-- What you need to do --
Give back all of the data verbatim.

-- Data --

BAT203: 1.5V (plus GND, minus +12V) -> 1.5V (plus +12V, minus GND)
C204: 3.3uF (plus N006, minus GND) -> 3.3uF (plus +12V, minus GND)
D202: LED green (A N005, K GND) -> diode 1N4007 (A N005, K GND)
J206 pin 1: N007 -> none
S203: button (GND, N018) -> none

-- Solved exercise --
BAT203: 1.5V (plus GND, minus +12V) -> 1.5V (plus +12V, minus GND)
C204: 3.3uF (plus N006, minus GND) -> 3.3uF (plus +12V, minus GND)
D202: LED green (A N005, K GND) -> diode 1N4007 (A N005, K GND)
J206 pin 1: N007 -> none
S203: button (GND, N018) -> none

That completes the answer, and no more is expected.